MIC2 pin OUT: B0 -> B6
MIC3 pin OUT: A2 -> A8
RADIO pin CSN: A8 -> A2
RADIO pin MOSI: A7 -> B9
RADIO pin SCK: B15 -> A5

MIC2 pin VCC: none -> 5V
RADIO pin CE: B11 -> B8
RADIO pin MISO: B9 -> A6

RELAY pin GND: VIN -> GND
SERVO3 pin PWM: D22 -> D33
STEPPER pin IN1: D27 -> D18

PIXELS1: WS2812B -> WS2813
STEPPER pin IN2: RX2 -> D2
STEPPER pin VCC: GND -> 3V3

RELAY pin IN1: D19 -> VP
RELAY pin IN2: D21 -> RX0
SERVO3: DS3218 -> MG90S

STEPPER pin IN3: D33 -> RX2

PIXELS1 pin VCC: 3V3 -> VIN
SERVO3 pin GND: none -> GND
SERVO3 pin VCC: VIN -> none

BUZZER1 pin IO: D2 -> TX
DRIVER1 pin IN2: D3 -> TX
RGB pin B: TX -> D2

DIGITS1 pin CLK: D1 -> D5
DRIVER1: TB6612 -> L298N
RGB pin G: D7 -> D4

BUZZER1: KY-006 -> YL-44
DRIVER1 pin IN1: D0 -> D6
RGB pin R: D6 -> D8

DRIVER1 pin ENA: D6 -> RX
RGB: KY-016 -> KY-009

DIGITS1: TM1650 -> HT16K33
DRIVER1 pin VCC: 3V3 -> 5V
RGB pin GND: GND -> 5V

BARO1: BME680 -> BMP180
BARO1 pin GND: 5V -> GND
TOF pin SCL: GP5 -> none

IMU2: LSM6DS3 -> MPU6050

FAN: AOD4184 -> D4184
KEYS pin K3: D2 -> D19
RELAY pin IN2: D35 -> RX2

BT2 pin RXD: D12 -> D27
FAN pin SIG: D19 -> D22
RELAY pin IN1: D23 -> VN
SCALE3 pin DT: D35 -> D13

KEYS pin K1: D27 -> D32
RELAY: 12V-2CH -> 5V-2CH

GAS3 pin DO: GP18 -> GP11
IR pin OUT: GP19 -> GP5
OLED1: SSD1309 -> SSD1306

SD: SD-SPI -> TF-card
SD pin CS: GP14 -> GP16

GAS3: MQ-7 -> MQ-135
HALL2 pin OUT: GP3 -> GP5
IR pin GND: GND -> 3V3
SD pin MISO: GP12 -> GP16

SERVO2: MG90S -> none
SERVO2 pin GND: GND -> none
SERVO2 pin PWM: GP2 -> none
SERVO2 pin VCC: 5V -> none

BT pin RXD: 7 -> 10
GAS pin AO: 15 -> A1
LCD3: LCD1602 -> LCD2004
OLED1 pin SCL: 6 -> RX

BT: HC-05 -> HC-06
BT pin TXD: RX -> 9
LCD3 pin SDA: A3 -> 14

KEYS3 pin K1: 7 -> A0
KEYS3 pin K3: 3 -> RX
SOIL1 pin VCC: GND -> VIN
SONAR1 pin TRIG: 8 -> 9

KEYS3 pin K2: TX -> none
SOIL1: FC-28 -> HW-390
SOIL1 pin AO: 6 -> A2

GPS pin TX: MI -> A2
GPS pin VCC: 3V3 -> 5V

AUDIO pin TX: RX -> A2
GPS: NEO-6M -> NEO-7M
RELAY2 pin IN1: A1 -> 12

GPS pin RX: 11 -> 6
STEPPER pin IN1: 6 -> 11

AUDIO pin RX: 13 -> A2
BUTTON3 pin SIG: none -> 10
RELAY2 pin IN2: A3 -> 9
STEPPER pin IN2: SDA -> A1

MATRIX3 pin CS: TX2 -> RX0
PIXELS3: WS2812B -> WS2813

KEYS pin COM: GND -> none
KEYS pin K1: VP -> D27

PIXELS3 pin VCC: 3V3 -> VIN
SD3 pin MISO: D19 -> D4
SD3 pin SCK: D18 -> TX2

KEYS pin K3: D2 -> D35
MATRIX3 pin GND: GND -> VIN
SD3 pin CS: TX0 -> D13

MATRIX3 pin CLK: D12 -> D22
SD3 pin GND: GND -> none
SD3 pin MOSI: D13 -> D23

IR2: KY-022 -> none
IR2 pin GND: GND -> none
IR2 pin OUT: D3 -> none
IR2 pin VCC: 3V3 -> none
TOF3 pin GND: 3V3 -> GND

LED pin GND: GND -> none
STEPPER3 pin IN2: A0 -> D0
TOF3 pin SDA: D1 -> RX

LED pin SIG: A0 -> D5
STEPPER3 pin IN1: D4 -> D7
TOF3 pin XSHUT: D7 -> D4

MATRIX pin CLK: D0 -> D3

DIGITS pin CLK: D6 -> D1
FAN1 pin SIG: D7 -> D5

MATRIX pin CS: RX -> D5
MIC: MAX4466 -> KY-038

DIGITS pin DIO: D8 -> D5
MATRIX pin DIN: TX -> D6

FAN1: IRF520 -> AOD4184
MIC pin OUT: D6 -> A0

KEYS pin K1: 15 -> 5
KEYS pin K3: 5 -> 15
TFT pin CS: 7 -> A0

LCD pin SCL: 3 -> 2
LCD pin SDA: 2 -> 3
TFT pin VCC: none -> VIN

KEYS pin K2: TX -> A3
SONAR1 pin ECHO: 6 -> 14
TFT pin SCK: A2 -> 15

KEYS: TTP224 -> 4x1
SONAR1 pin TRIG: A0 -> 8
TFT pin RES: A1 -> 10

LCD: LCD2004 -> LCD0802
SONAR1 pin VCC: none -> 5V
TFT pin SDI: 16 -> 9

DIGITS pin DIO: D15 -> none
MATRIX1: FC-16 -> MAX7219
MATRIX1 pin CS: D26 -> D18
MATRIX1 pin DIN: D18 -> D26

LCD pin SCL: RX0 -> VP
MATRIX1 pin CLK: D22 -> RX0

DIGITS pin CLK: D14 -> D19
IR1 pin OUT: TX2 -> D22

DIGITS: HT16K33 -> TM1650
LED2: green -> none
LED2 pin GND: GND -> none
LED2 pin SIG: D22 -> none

• Task statement: An exact copy of the lines above between the line holding "KEYS pin K3: D2 -> D35" and the line holding "TOF3 pin XSHUT: D7 -> D4", inclusive, is the whole answer.

• Exercise output:
KEYS pin K3: D2 -> D35
MATRIX3 pin GND: GND -> VIN
SD3 pin CS: TX0 -> D13

MATRIX3 pin CLK: D12 -> D22
SD3 pin GND: GND -> none
SD3 pin MOSI: D13 -> D23

IR2: KY-022 -> none
IR2 pin GND: GND -> none
IR2 pin OUT: D3 -> none
IR2 pin VCC: 3V3 -> none
TOF3 pin GND: 3V3 -> GND

LED pin GND: GND -> none
STEPPER3 pin IN2: A0 -> D0
TOF3 pin SDA: D1 -> RX

LED pin SIG: A0 -> D5
STEPPER3 pin IN1: D4 -> D7
TOF3 pin XSHUT: D7 -> D4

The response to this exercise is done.